Each record beneath this sentence is to be transcribed exactly as it reads.

(Items from a data source)
- - - -

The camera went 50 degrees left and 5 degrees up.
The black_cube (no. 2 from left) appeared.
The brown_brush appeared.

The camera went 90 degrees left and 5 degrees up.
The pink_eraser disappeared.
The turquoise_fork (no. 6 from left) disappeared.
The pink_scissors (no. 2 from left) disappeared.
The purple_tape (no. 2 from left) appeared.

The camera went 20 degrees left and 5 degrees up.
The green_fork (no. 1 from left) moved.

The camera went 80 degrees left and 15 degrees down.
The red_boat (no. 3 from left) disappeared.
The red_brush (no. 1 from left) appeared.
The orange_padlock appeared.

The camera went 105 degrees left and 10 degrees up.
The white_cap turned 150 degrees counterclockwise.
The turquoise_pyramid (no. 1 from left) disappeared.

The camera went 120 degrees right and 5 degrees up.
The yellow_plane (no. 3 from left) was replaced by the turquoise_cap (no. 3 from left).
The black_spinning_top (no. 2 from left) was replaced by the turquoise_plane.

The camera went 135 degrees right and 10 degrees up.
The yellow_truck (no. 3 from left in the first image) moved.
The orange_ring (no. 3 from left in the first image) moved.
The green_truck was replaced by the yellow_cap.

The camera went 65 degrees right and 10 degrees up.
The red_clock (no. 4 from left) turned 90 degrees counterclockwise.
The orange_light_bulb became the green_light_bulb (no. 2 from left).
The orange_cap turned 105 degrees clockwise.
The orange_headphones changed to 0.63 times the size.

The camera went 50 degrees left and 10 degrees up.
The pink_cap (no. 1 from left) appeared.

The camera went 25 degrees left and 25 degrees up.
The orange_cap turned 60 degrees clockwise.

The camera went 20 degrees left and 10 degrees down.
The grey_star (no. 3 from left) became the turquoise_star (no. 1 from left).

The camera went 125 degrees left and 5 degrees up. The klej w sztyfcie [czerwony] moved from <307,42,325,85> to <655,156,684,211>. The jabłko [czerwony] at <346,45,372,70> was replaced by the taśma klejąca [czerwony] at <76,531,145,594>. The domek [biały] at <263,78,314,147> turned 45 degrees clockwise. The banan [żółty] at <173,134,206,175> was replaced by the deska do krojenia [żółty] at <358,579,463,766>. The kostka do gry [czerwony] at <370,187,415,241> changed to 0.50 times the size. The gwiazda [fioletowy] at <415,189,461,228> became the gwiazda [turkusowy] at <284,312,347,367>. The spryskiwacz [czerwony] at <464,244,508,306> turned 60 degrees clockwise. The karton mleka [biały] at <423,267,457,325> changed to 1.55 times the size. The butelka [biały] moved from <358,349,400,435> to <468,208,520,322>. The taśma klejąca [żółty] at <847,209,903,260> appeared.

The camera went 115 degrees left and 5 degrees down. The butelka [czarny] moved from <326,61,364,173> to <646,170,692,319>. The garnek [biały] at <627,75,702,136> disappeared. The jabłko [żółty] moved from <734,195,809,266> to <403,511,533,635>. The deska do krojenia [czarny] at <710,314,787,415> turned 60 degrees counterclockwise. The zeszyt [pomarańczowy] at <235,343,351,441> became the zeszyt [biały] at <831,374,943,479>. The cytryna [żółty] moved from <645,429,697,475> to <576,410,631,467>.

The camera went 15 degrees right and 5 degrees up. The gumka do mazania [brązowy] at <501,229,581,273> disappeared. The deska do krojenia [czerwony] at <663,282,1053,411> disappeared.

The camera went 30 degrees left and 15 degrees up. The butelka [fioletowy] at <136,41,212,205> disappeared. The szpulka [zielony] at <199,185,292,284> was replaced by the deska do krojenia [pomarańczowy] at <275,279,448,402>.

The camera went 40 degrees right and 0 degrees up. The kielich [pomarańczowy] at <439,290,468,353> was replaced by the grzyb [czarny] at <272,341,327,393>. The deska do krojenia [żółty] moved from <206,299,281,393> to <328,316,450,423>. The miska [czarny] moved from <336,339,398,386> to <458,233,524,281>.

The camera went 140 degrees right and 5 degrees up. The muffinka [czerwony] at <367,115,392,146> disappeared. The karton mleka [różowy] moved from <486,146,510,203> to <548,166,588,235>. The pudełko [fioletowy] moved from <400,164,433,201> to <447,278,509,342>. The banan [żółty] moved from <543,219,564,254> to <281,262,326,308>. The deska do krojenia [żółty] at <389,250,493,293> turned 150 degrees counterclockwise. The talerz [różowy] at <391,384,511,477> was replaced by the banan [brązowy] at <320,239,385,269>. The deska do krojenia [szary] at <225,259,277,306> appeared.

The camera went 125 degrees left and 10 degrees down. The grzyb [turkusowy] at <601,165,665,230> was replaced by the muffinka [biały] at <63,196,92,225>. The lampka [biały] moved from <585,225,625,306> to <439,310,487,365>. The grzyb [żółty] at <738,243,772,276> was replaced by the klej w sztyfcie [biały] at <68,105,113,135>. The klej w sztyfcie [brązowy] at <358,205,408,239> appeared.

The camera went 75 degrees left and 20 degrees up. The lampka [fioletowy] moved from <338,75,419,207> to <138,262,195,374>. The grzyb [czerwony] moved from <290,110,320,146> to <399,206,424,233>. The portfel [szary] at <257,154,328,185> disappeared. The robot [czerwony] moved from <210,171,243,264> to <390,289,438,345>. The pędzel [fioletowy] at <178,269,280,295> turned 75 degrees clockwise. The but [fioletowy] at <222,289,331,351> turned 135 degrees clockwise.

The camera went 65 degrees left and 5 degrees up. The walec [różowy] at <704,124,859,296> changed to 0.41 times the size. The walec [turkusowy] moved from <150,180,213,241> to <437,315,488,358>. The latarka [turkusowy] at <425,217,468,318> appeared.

- - - -

■ **TASK ANSWER**:
The camera went 50 degrees left and 5 degrees up.
The black_cube (no. 2 from left) appeared.
The brown_brush appeared.

The camera went 90 degrees left and 5 degrees up.
The pink_eraser disappeared.
The turquoise_fork (no. 6 from left) disappeared.
The pink_scissors (no. 2 from left) disappeared.
The purple_tape (no. 2 from left) appeared.

The camera went 20 degrees left and 5 degrees up.
The green_fork (no. 1 from left) moved.

The camera went 80 degrees left and 15 degrees down.
The red_boat (no. 3 from left) disappeared.
The red_brush (no. 1 from left) appeared.
The orange_padlock appeared.

The camera went 105 degrees left and 10 degrees up.
The white_cap turned 150 degrees counterclockwise.
The turquoise_pyramid (no. 1 from left) disappeared.

The camera went 120 degrees right and 5 degrees up.
The yellow_plane (no. 3 from left) was replaced by the turquoise_cap (no. 3 from left).
The black_spinning_top (no. 2 from left) was replaced by the turquoise_plane.

The camera went 135 degrees right and 10 degrees up.
The yellow_truck (no. 3 from left in the first image) moved.
The orange_ring (no. 3 from left in the first image) moved.
The green_truck was replaced by the yellow_cap.

The camera went 65 degrees right and 10 degrees up.
The red_clock (no. 4 from left) turned 90 degrees counterclockwise.
The orange_light_bulb became the green_light_bulb (no. 2 from left).
The orange_cap turned 105 degrees clockwise.
The orange_headphones changed to 0.63 times the size.

The camera went 50 degrees left and 10 degrees up.
The pink_cap (no. 1 from left) appeared.

The camera went 25 degrees left and 25 degrees up.
The orange_cap turned 60 degrees clockwise.

The camera went 20 degrees left and 10 degrees down.
The grey_star (no. 3 from left) became the turquoise_star (no. 1 from left).

The camera went 125 degrees left and 5 degrees up. The klej w sztyfcie [czerwony] moved from <307,42,325,85> to <655,156,684,211>. The jabłko [czerwony] at <346,45,372,70> was replaced by the taśma klejąca [czerwony] at <76,531,145,594>. The domek [biały] at <263,78,314,147> turned 45 degrees clockwise. The banan [żółty] at <173,134,206,175> was replaced by the deska do krojenia [żółty] at <358,579,463,766>. The kostka do gry [czerwony] at <370,187,415,241> changed to 0.50 times the size. The gwiazda [fioletowy] at <415,189,461,228> became the gwiazda [turkusowy] at <284,312,347,367>. The spryskiwacz [czerwony] at <464,244,508,306> turned 60 degrees clockwise. The karton mleka [biały] at <423,267,457,325> changed to 1.55 times the size. The butelka [biały] moved from <358,349,400,435> to <468,208,520,322>. The taśma klejąca [żółty] at <847,209,903,260> appeared.

The camera went 115 degrees left and 5 degrees down. The butelka [czarny] moved from <326,61,364,173> to <646,170,692,319>. The garnek [biały] at <627,75,702,136> disappeared. The jabłko [żółty] moved from <734,195,809,266> to <403,511,533,635>. The deska do krojenia [czarny] at <710,314,787,415> turned 60 degrees counterclockwise. The zeszyt [pomarańczowy] at <235,343,351,441> became the zeszyt [biały] at <831,374,943,479>. The cytryna [żółty] moved from <645,429,697,475> to <576,410,631,467>.

The camera went 15 degrees right and 5 degrees up. The gumka do mazania [brązowy] at <501,229,581,273> disappeared. The deska do krojenia [czerwony] at <663,282,1053,411> disappeared.

The camera went 30 degrees left and 15 degrees up. The butelka [fioletowy] at <136,41,212,205> disappeared. The szpulka [zielony] at <199,185,292,284> was replaced by the deska do krojenia [pomarańczowy] at <275,279,448,402>.

The camera went 40 degrees right and 0 degrees up. The kielich [pomarańczowy] at <439,290,468,353> was replaced by the grzyb [czarny] at <272,341,327,393>. The deska do krojenia [żółty] moved from <206,299,281,393> to <328,316,450,423>. The miska [czarny] moved from <336,339,398,386> to <458,233,524,281>.

The camera went 140 degrees right and 5 degrees up. The muffinka [czerwony] at <367,115,392,146> disappeared. The karton mleka [różowy] moved from <486,146,510,203> to <548,166,588,235>. The pudełko [fioletowy] moved from <400,164,433,201> to <447,278,509,342>. The banan [żółty] moved from <543,219,564,254> to <281,262,326,308>. The deska do krojenia [żółty] at <389,250,493,293> turned 150 degrees counterclockwise. The talerz [różowy] at <391,384,511,477> was replaced by the banan [brązowy] at <320,239,385,269>. The deska do krojenia [szary] at <225,259,277,306> appeared.

The camera went 125 degrees left and 10 degrees down. The grzyb [turkusowy] at <601,165,665,230> was replaced by the muffinka [biały] at <63,196,92,225>. The lampka [biały] moved from <585,225,625,306> to <439,310,487,365>. The grzyb [żółty] at <738,243,772,276> was replaced by the klej w sztyfcie [biały] at <68,105,113,135>. The klej w sztyfcie [brązowy] at <358,205,408,239> appeared.

The camera went 75 degrees left and 20 degrees up. The lampka [fioletowy] moved from <338,75,419,207> to <138,262,195,374>. The grzyb [czerwony] moved from <290,110,320,146> to <399,206,424,233>. The portfel [szary] at <257,154,328,185> disappeared. The robot [czerwony] moved from <210,171,243,264> to <390,289,438,345>. The pędzel [fioletowy] at <178,269,280,295> turned 75 degrees clockwise. The but [fioletowy] at <222,289,331,351> turned 135 degrees clockwise.

The camera went 65 degrees left and 5 degrees up. The walec [różowy] at <704,124,859,296> changed to 0.41 times the size. The walec [turkusowy] moved from <150,180,213,241> to <437,315,488,358>. The latarka [turkusowy] at <425,217,468,318> appeared.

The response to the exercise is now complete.